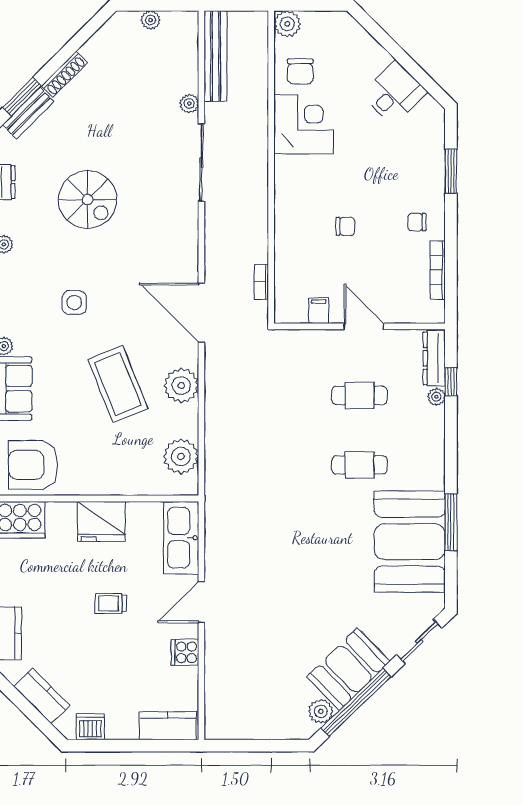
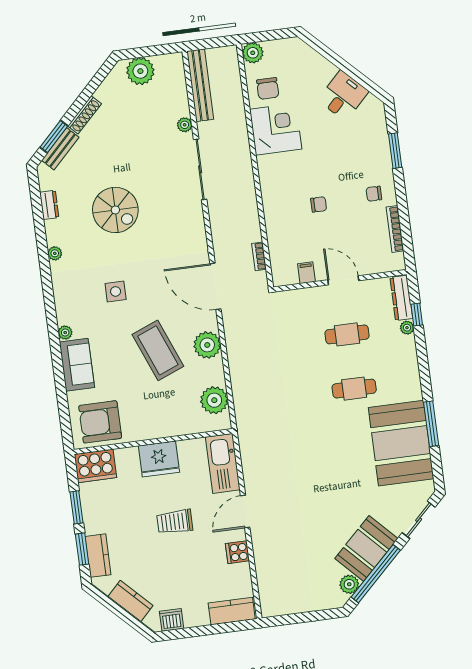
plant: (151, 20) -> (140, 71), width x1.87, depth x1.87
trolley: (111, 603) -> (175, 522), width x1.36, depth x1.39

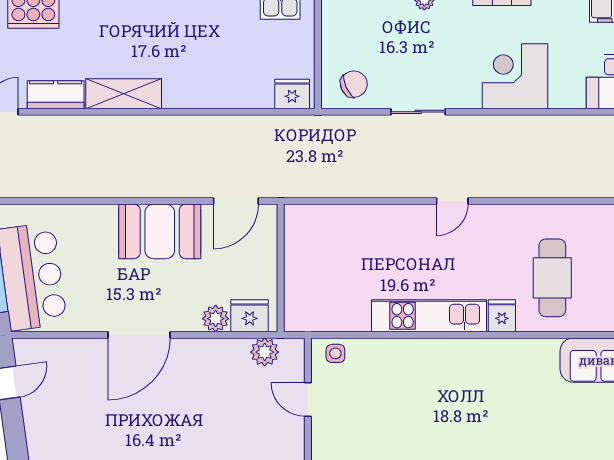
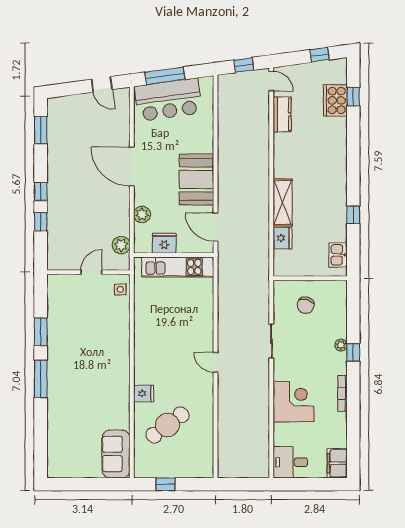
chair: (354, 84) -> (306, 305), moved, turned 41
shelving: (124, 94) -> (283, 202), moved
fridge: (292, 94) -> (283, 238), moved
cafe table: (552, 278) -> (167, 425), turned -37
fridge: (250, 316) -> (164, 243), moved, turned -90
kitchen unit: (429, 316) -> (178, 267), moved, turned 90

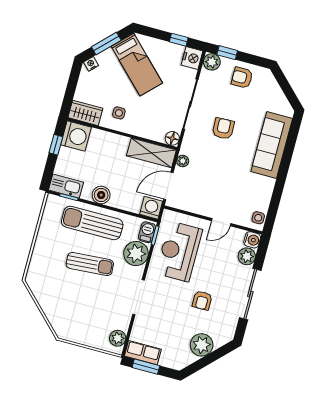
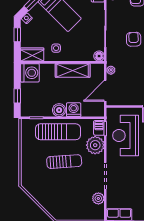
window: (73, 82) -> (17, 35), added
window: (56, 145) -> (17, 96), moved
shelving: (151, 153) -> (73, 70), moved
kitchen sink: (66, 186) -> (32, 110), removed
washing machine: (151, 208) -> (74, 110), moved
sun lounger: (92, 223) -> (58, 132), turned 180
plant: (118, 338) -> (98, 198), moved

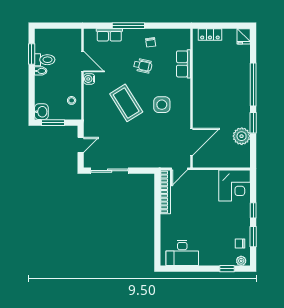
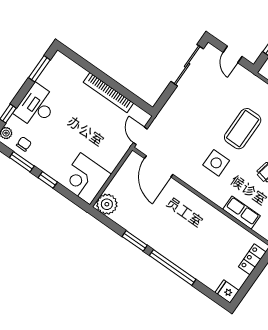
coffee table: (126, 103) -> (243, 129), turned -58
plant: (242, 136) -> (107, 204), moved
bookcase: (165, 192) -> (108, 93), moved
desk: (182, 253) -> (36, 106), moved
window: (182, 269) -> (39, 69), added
━━━
To do:
Your answer should be every line above, written out exactly, with no pictures.

Exercise response:
plant: (151, 20) -> (140, 71), width x1.87, depth x1.87
trolley: (111, 603) -> (175, 522), width x1.36, depth x1.39

chair: (354, 84) -> (306, 305), moved, turned 41
shelving: (124, 94) -> (283, 202), moved
fridge: (292, 94) -> (283, 238), moved
cafe table: (552, 278) -> (167, 425), turned -37
fridge: (250, 316) -> (164, 243), moved, turned -90
kitchen unit: (429, 316) -> (178, 267), moved, turned 90

window: (73, 82) -> (17, 35), added
window: (56, 145) -> (17, 96), moved
shelving: (151, 153) -> (73, 70), moved
kitchen sink: (66, 186) -> (32, 110), removed
washing machine: (151, 208) -> (74, 110), moved
sun lounger: (92, 223) -> (58, 132), turned 180
plant: (118, 338) -> (98, 198), moved

coffee table: (126, 103) -> (243, 129), turned -58
plant: (242, 136) -> (107, 204), moved
bookcase: (165, 192) -> (108, 93), moved
desk: (182, 253) -> (36, 106), moved
window: (182, 269) -> (39, 69), added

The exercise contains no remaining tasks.